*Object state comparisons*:
········

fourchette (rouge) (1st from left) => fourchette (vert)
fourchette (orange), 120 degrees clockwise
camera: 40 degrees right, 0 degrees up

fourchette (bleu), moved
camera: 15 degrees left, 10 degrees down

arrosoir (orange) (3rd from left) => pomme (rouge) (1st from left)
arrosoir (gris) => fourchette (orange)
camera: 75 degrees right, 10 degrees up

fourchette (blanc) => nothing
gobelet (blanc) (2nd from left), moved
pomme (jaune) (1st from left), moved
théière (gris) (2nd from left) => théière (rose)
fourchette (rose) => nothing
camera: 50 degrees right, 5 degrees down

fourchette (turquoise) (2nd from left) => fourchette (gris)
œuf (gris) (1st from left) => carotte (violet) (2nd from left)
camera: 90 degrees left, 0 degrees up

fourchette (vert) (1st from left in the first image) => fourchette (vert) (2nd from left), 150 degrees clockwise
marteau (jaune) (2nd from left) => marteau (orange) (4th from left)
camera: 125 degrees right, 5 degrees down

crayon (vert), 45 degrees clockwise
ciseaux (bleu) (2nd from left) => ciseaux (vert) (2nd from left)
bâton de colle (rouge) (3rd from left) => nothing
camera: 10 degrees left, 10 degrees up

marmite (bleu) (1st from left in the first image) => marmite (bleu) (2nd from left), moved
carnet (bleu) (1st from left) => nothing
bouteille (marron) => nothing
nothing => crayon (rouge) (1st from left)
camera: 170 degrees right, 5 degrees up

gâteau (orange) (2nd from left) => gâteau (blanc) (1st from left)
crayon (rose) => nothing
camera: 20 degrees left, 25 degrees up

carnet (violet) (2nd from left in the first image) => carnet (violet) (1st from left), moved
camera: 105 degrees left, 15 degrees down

········

*Exercise brief*: Every entry must be duplicated exactly as it stands.

*Task solution*:
fourchette (rouge) (1st from left) => fourchette (vert)
fourchette (orange), 120 degrees clockwise
camera: 40 degrees right, 0 degrees up

fourchette (bleu), moved
camera: 15 degrees left, 10 degrees down

arrosoir (orange) (3rd from left) => pomme (rouge) (1st from left)
arrosoir (gris) => fourchette (orange)
camera: 75 degrees right, 10 degrees up

fourchette (blanc) => nothing
gobelet (blanc) (2nd from left), moved
pomme (jaune) (1st from left), moved
théière (gris) (2nd from left) => théière (rose)
fourchette (rose) => nothing
camera: 50 degrees right, 5 degrees down

fourchette (turquoise) (2nd from left) => fourchette (gris)
œuf (gris) (1st from left) => carotte (violet) (2nd from left)
camera: 90 degrees left, 0 degrees up

fourchette (vert) (1st from left in the first image) => fourchette (vert) (2nd from left), 150 degrees clockwise
marteau (jaune) (2nd from left) => marteau (orange) (4th from left)
camera: 125 degrees right, 5 degrees down

crayon (vert), 45 degrees clockwise
ciseaux (bleu) (2nd from left) => ciseaux (vert) (2nd from left)
bâton de colle (rouge) (3rd from left) => nothing
camera: 10 degrees left, 10 degrees up

marmite (bleu) (1st from left in the first image) => marmite (bleu) (2nd from left), moved
carnet (bleu) (1st from left) => nothing
bouteille (marron) => nothing
nothing => crayon (rouge) (1st from left)
camera: 170 degrees right, 5 degrees up

gâteau (orange) (2nd from left) => gâteau (blanc) (1st from left)
crayon (rose) => nothing
camera: 20 degrees left, 25 degrees up

carnet (violet) (2nd from left in the first image) => carnet (violet) (1st from left), moved
camera: 105 degrees left, 15 degrees down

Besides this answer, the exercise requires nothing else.